[Colored object counts]
================

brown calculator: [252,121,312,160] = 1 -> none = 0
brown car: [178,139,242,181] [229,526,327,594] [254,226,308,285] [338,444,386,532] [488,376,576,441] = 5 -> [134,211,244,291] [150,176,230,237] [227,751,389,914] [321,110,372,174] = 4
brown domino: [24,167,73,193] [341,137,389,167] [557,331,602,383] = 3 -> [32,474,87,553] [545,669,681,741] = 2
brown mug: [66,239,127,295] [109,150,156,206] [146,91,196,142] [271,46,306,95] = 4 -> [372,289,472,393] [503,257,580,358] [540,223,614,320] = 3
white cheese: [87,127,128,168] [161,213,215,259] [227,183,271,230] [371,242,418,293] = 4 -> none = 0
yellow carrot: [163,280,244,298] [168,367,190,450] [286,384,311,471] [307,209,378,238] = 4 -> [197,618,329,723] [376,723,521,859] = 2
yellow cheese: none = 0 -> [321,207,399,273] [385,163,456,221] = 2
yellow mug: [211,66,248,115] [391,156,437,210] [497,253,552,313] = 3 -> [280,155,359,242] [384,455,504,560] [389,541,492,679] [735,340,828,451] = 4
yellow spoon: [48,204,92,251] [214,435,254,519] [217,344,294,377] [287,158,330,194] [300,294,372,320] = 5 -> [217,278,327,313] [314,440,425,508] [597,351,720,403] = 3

================

The task :: Reproduce exactly, with nothing added, the lines from the one that contains "yellow carrot: [163,280,244,298]" to the end of the data.

Output of the exercise ::
yellow carrot: [163,280,244,298] [168,367,190,450] [286,384,311,471] [307,209,378,238] = 4 -> [197,618,329,723] [376,723,521,859] = 2
yellow cheese: none = 0 -> [321,207,399,273] [385,163,456,221] = 2
yellow mug: [211,66,248,115] [391,156,437,210] [497,253,552,313] = 3 -> [280,155,359,242] [384,455,504,560] [389,541,492,679] [735,340,828,451] = 4
yellow spoon: [48,204,92,251] [214,435,254,519] [217,344,294,377] [287,158,330,194] [300,294,372,320] = 5 -> [217,278,327,313] [314,440,425,508] [597,351,720,403] = 3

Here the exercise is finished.